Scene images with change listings

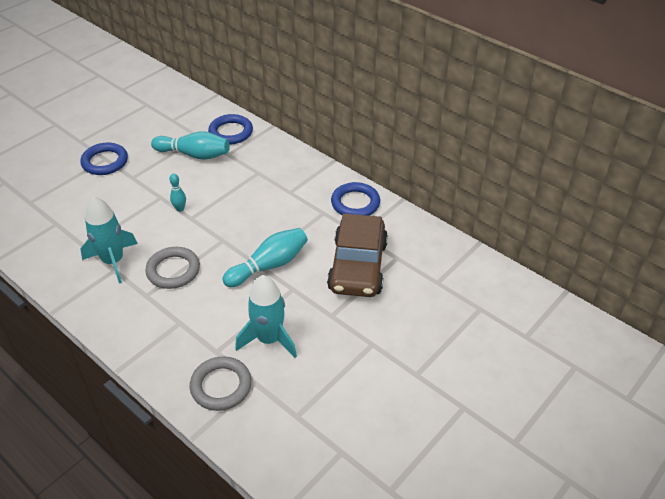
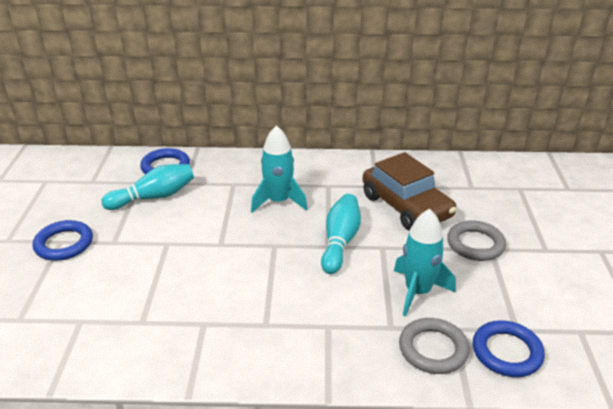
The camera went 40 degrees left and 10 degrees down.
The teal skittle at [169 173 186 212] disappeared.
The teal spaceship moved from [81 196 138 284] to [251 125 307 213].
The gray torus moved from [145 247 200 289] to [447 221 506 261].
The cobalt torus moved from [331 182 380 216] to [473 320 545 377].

## What the task asks
Give only the number of lines in the data that include the string "from".

## Written reply
3